*** Opening PROVIDED DATA ***

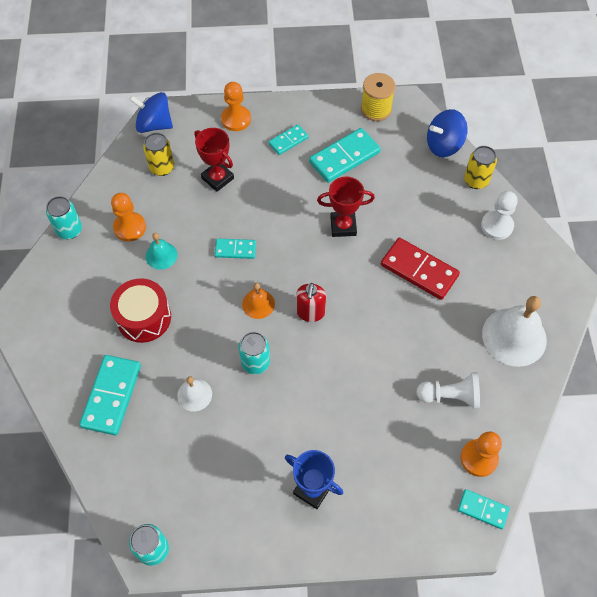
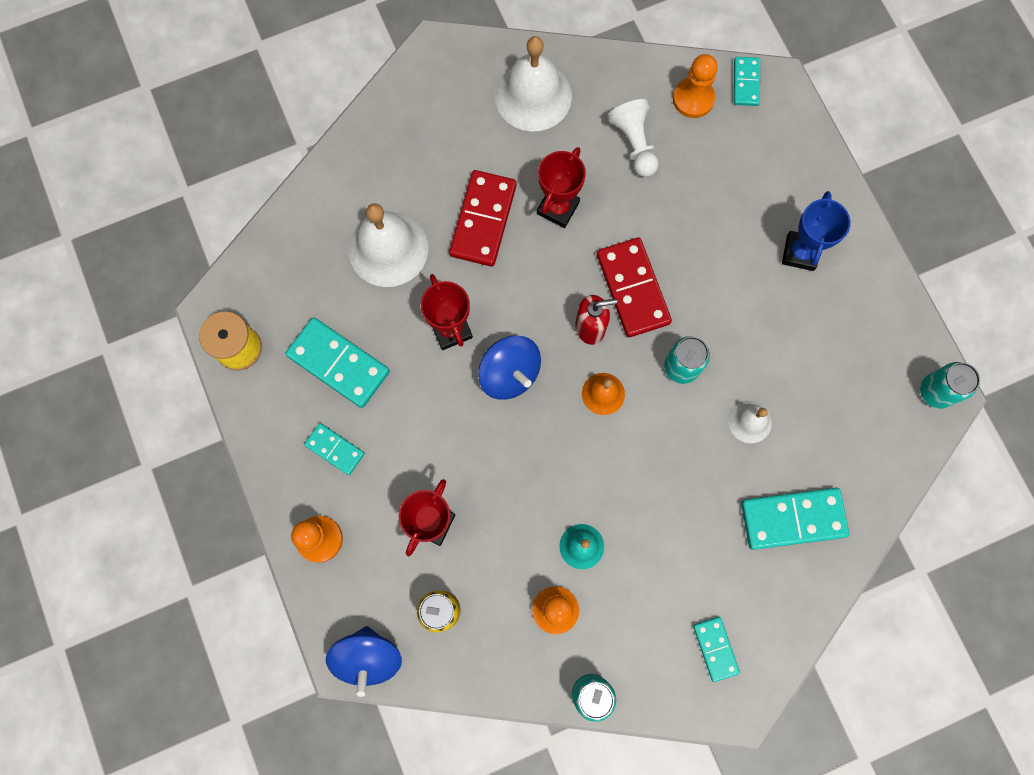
camera: 110 degrees left, 15 degrees up
(144, 317) = (678, 528): red drum -> none
(235, 249) = (536, 452): turquoise domino -> turquoise domino (715, 648)
(329, 351) = (632, 289): none -> red domino
(412, 322) = (558, 208): none -> red trophy
(417, 206) = (388, 249): none -> white bell
(443, 145) = (275, 242): blue spinning top -> blue spinning top (510, 374)
(476, 180) = (322, 188): yellow can -> none
(497, 226) = (385, 148): white pawn -> none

*** Closing PROVIDED DATA ***

EXERCISE DESCRIPTION – Among the lines of the listing above, count those that include "white" and give only the total.

RESULT OF THE EXERCISE – 2